● **WHAT YOU WILL DO**
The listing below must be repeated word for word, without its pictures.

-------

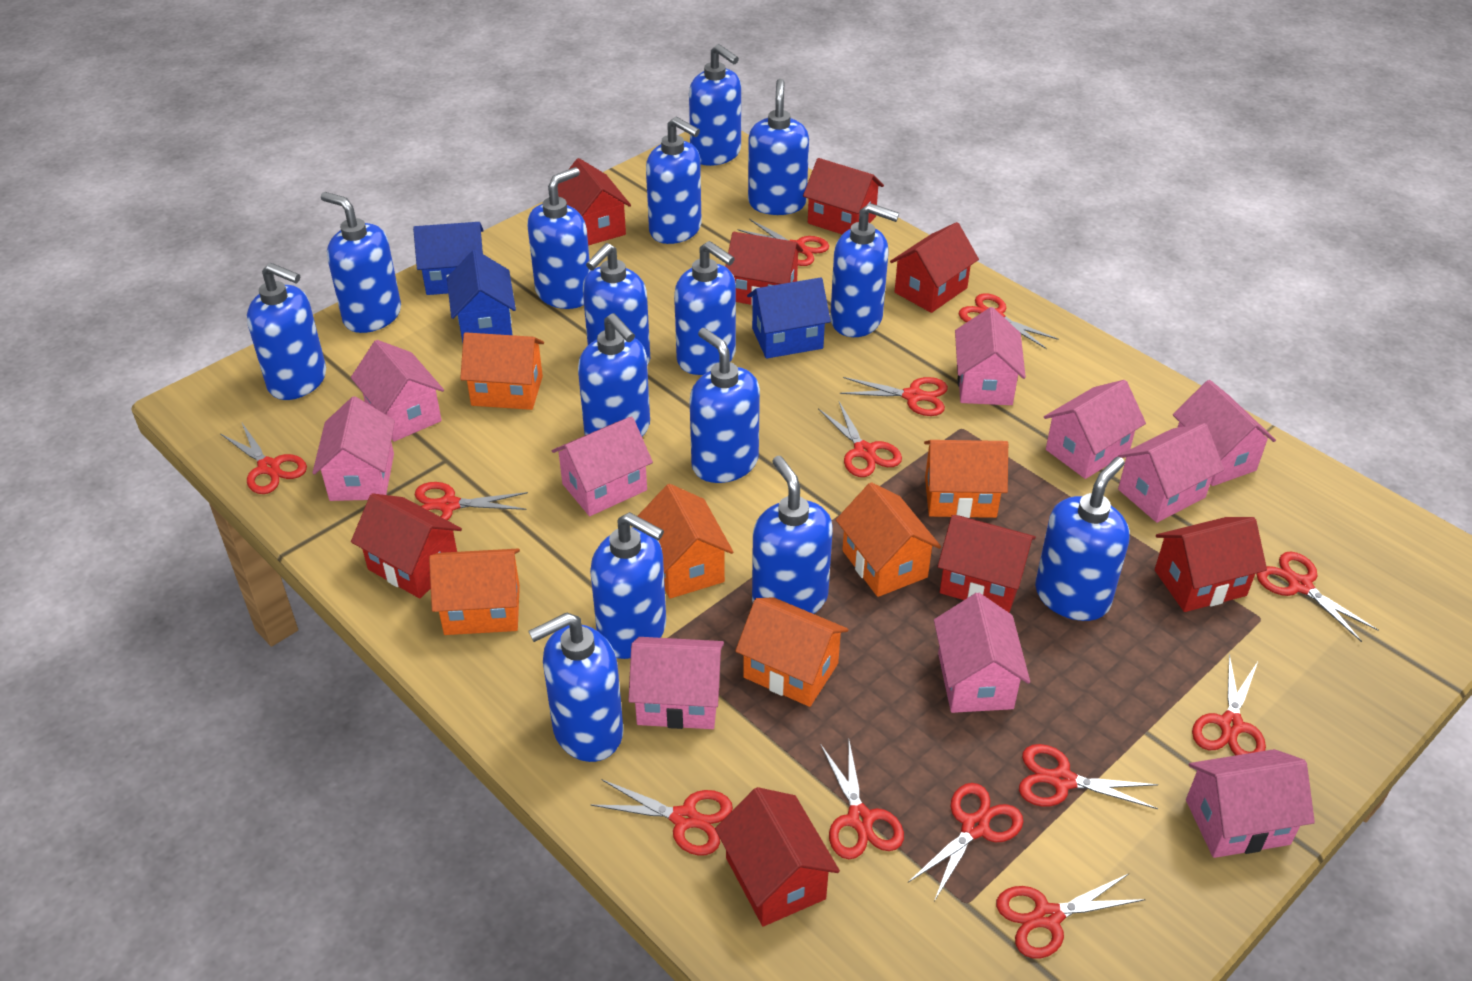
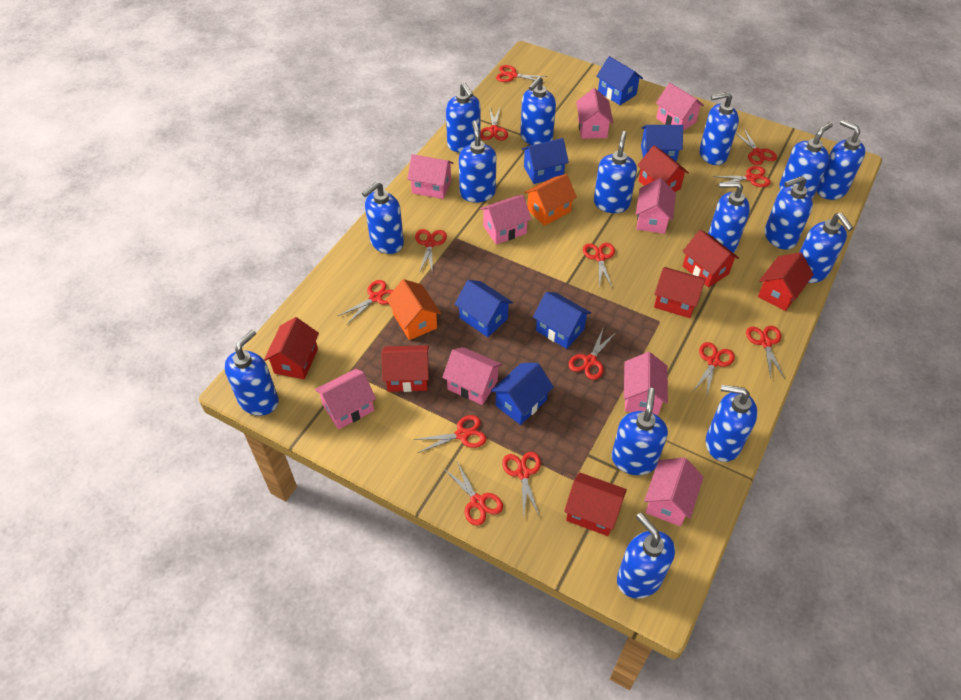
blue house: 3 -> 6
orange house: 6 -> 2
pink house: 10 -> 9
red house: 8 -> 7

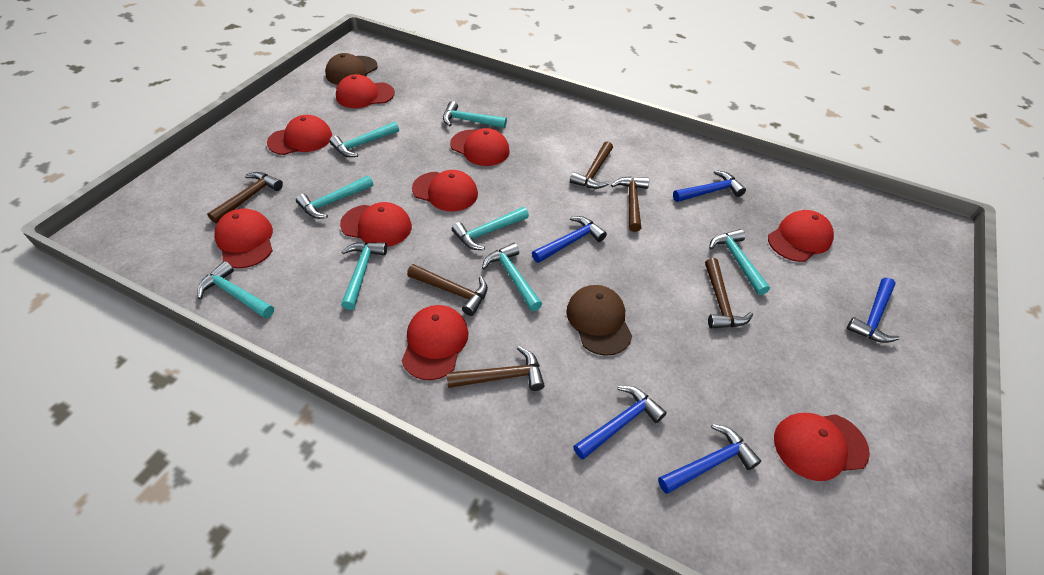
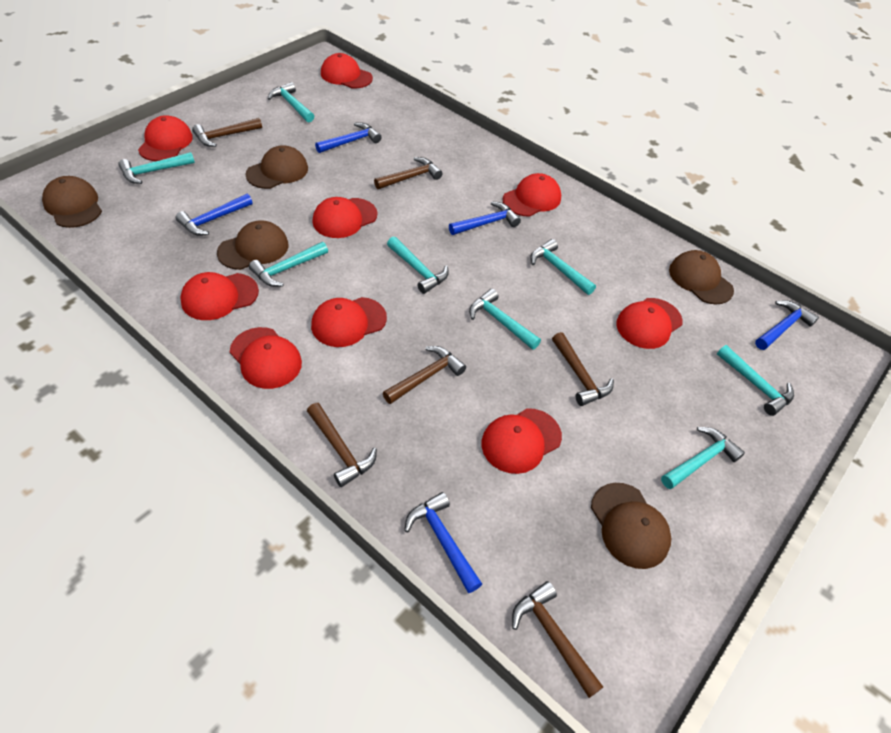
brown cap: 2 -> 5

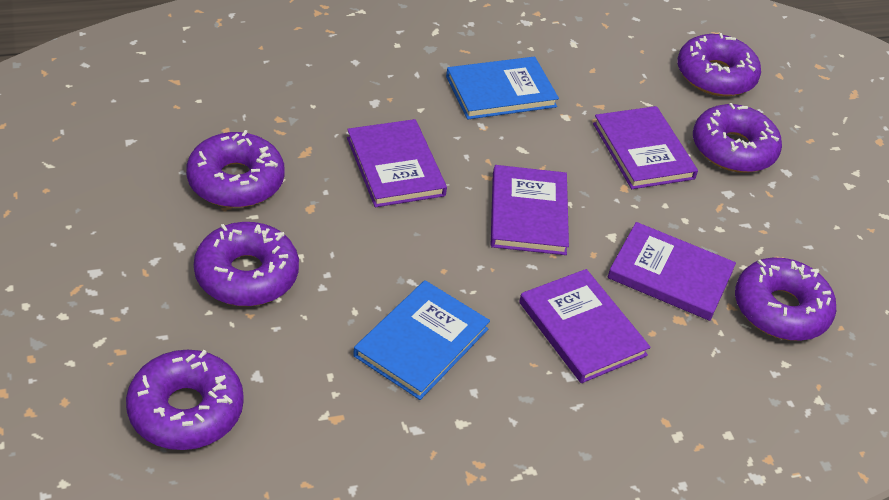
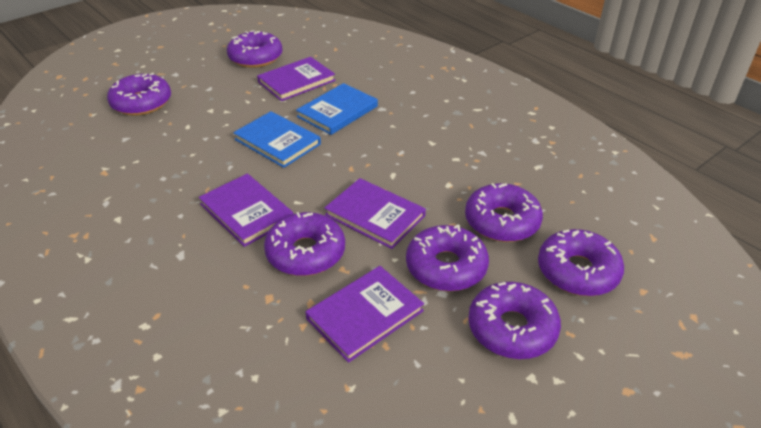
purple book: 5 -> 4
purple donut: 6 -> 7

-------

● **RESULT OF THIS EXERCISE**
blue house: 3 -> 6
orange house: 6 -> 2
pink house: 10 -> 9
red house: 8 -> 7

brown cap: 2 -> 5

purple book: 5 -> 4
purple donut: 6 -> 7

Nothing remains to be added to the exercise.